• **Input data**:
^^^^^^^^
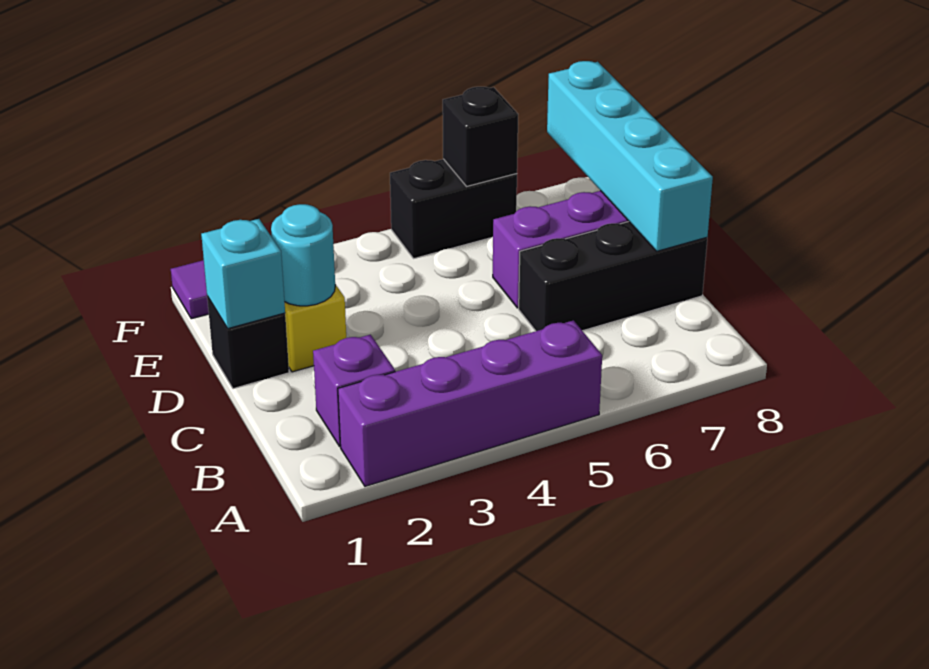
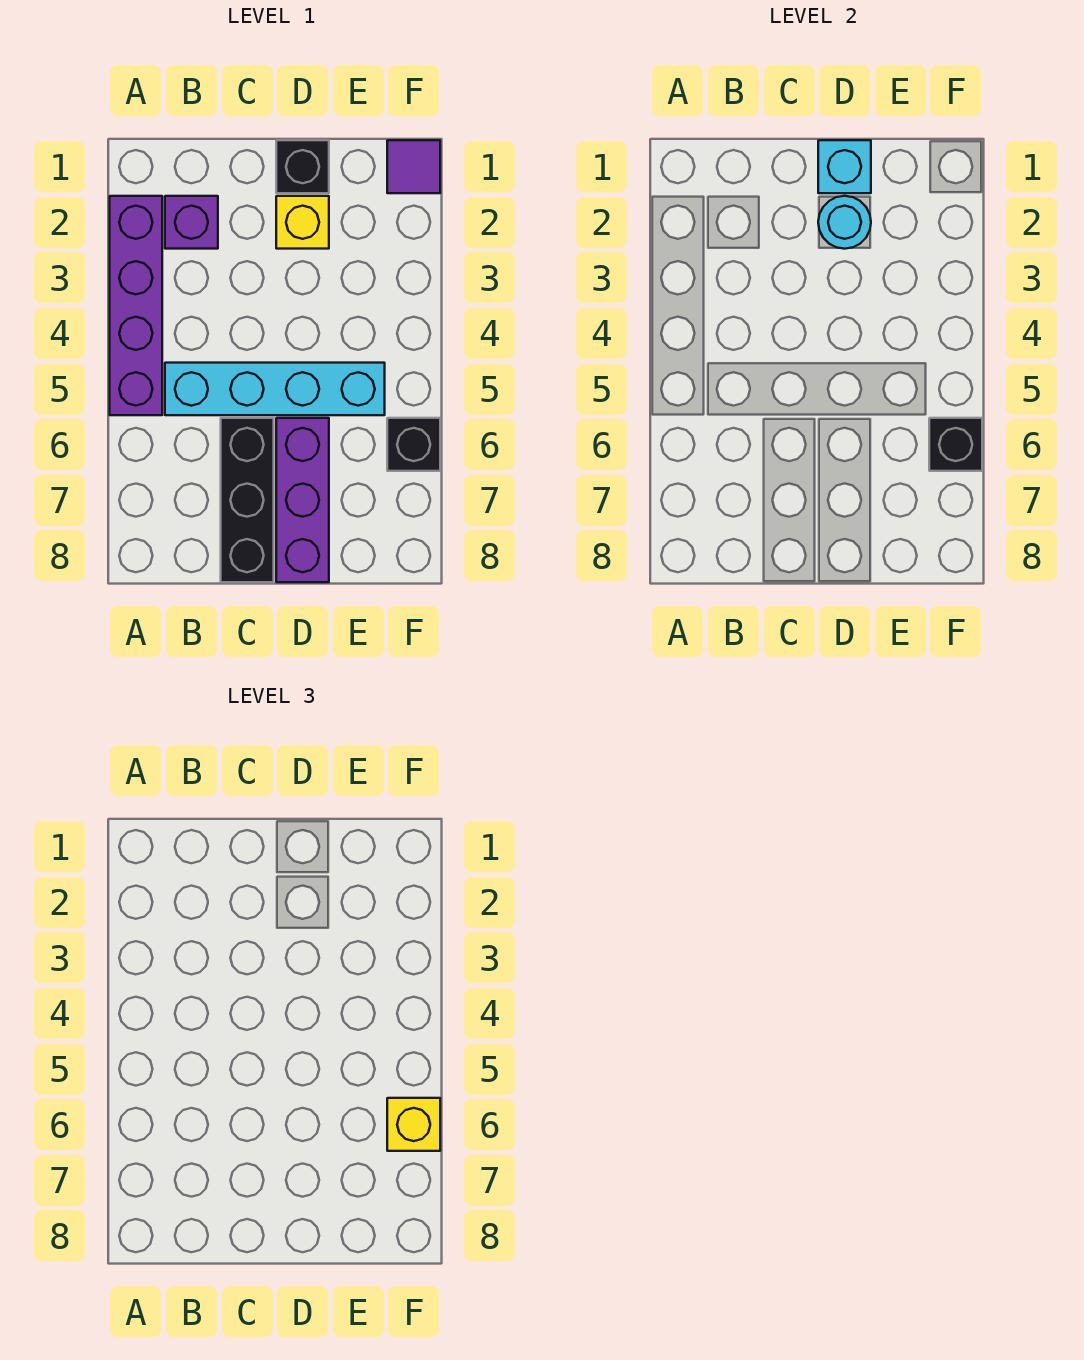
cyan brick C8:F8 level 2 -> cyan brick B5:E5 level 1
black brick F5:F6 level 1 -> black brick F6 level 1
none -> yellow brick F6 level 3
^^^^^^^^
• **What to produce**:
Output all of the data above exactly; no pictures should appear.

• **Answer to this problem**:
cyan brick C8:F8 level 2 -> cyan brick B5:E5 level 1
black brick F5:F6 level 1 -> black brick F6 level 1
none -> yellow brick F6 level 3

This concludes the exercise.